What this task involves
In the records below, find the line that contains "D3: none -> diode 1N4004 (A GND, K n11)" and repeat it, along with each line after it, exactly as written.

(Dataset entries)
┌──
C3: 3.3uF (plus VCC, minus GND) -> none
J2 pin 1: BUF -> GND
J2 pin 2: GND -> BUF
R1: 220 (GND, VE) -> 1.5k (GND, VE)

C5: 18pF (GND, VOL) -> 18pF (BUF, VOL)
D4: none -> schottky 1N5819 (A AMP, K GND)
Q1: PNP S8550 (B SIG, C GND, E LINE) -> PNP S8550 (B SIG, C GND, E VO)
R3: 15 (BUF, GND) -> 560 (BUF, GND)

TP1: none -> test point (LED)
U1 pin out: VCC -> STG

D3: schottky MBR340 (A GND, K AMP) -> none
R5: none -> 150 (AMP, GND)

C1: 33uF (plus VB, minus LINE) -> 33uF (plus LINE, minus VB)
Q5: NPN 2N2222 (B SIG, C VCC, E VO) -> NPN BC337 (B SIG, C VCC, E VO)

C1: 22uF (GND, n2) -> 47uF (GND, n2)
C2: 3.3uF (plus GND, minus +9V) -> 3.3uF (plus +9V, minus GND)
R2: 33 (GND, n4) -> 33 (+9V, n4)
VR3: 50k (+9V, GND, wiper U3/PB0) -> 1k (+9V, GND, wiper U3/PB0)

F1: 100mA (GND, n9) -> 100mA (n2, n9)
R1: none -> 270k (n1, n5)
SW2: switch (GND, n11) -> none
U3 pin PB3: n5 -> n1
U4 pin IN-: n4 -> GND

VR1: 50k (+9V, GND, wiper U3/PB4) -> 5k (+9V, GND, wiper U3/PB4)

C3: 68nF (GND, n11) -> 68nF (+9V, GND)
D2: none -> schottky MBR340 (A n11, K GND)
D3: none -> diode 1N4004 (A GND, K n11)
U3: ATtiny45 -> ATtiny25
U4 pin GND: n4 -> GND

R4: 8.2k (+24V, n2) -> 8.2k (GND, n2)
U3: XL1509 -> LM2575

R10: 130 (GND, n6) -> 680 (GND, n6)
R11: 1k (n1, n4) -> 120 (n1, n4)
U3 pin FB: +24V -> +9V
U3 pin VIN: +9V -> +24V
└──
Answer space
D3: none -> diode 1N4004 (A GND, K n11)
U3: ATtiny45 -> ATtiny25
U4 pin GND: n4 -> GND

R4: 8.2k (+24V, n2) -> 8.2k (GND, n2)
U3: XL1509 -> LM2575

R10: 130 (GND, n6) -> 680 (GND, n6)
R11: 1k (n1, n4) -> 120 (n1, n4)
U3 pin FB: +24V -> +9V
U3 pin VIN: +9V -> +24V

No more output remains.